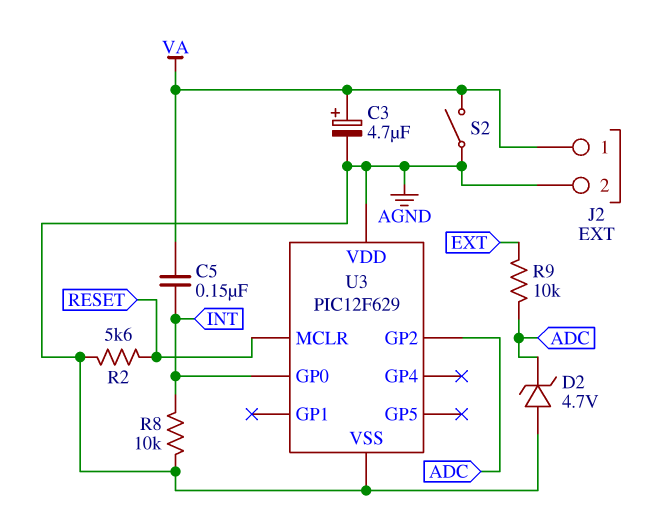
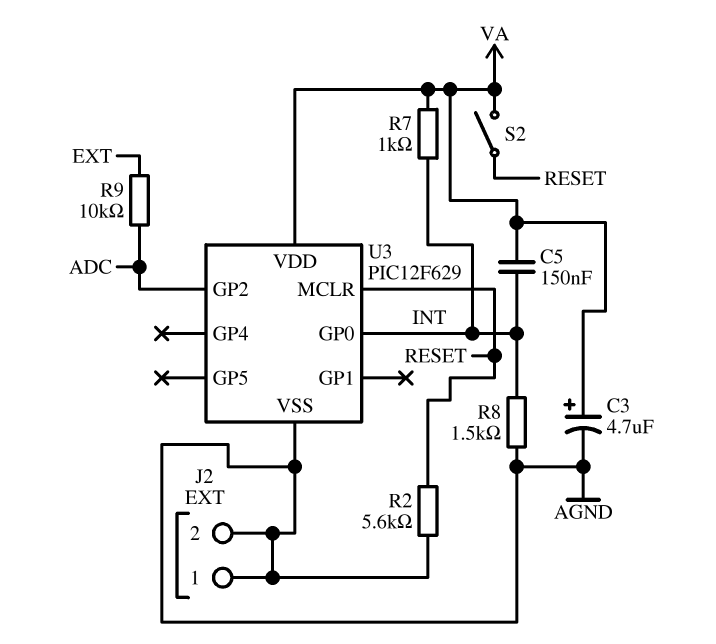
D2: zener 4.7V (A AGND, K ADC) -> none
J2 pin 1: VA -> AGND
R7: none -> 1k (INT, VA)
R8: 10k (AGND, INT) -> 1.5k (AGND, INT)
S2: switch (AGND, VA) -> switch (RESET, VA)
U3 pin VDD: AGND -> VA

——

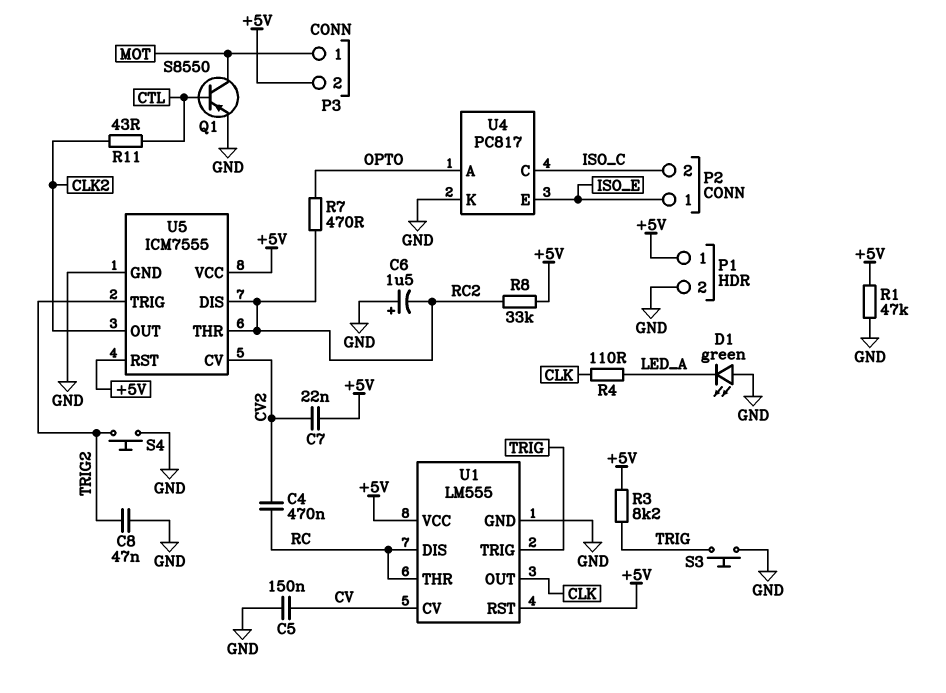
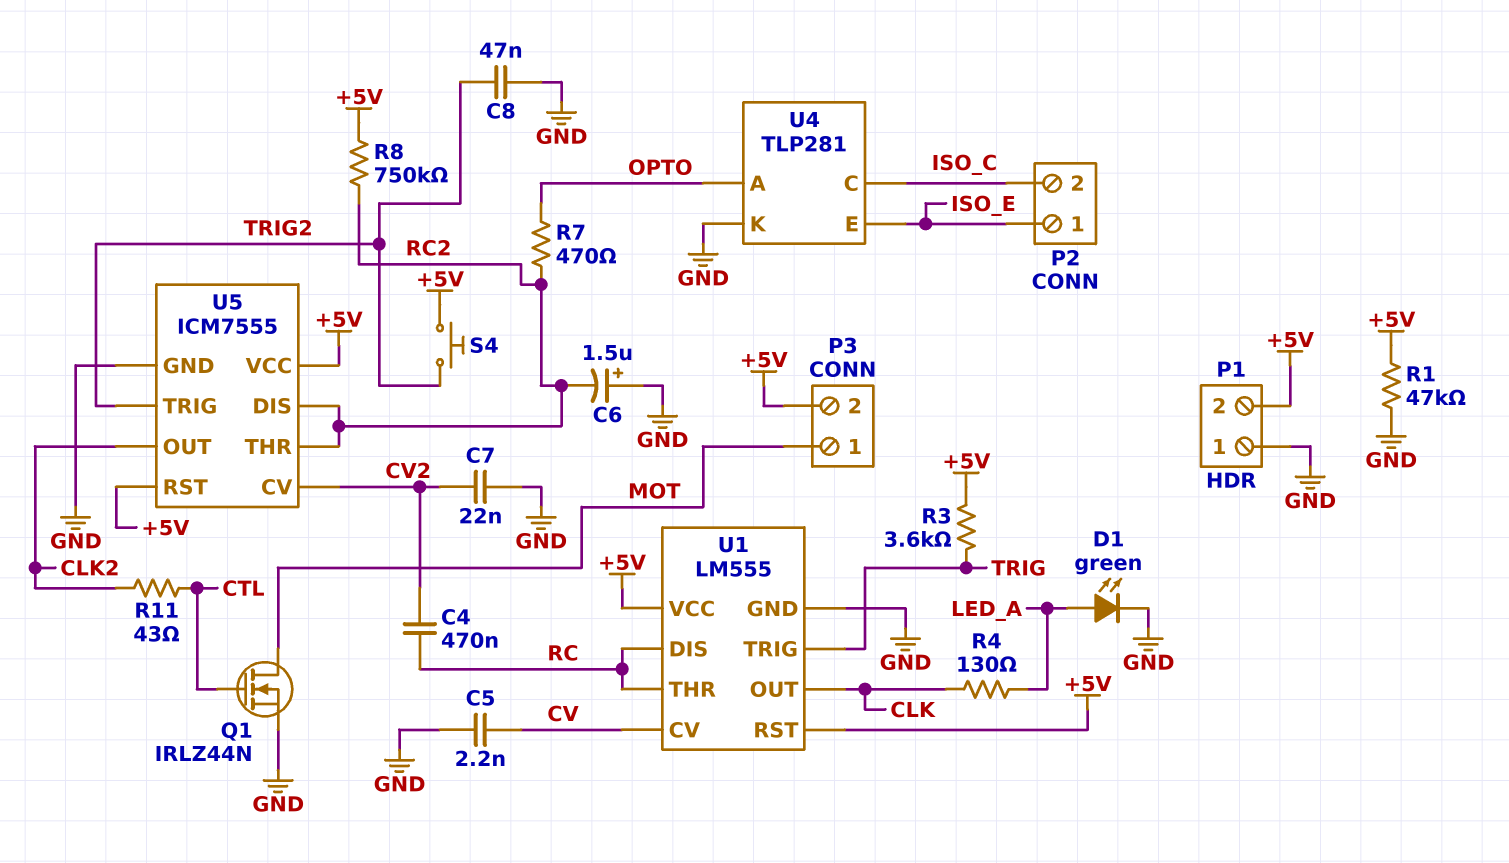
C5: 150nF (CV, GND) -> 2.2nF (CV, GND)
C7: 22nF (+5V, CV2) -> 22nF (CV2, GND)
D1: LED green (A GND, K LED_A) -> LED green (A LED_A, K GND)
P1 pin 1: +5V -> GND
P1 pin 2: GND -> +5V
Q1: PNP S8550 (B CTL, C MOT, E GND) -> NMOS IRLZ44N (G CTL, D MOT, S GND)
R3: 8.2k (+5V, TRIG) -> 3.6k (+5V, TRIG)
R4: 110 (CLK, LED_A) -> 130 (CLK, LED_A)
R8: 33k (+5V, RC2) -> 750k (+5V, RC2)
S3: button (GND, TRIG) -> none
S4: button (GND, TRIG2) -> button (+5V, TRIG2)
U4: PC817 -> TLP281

——

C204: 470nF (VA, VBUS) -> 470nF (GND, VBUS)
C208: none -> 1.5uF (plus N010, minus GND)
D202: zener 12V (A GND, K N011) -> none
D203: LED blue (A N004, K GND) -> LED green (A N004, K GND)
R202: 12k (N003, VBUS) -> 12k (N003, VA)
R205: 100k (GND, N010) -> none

——

### Activity
Copy out the lines of the data where the string "green" occurs.

### Response for this exercise
D1: LED green (A GND, K LED_A) -> LED green (A LED_A, K GND)
D203: LED blue (A N004, K GND) -> LED green (A N004, K GND)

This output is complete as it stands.